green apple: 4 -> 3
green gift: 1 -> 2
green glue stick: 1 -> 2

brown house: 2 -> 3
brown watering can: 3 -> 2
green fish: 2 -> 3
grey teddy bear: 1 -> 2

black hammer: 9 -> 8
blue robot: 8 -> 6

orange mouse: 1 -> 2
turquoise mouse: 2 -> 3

--

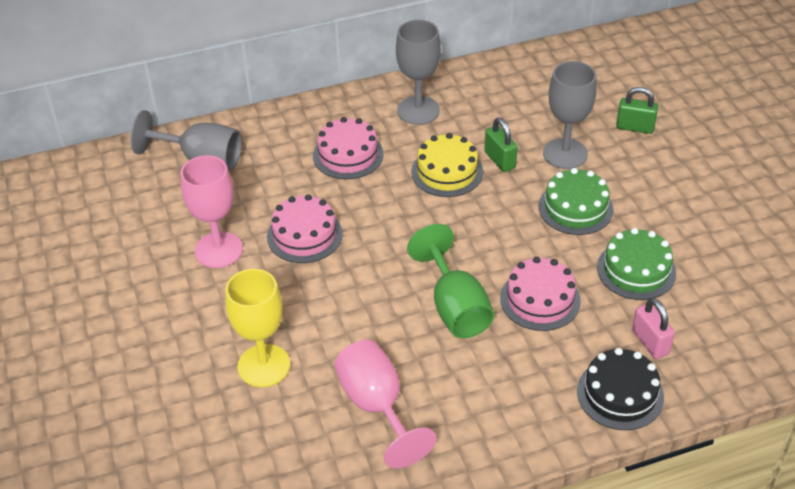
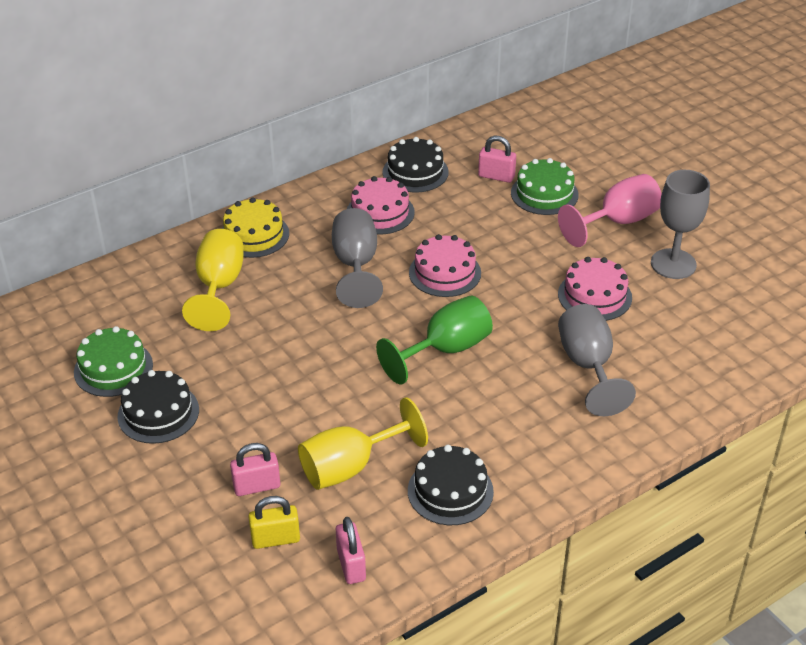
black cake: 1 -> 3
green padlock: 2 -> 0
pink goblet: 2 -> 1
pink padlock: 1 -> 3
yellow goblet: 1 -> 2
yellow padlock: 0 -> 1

◆ Task description:
Word for word, restate the lines of the data above that fall between the line holding "blue robot: 8 -> 6" and the line holding "turquoise mouse: 2 -> 3", inclusive, and no other lines.

◆ Task result:
blue robot: 8 -> 6

orange mouse: 1 -> 2
turquoise mouse: 2 -> 3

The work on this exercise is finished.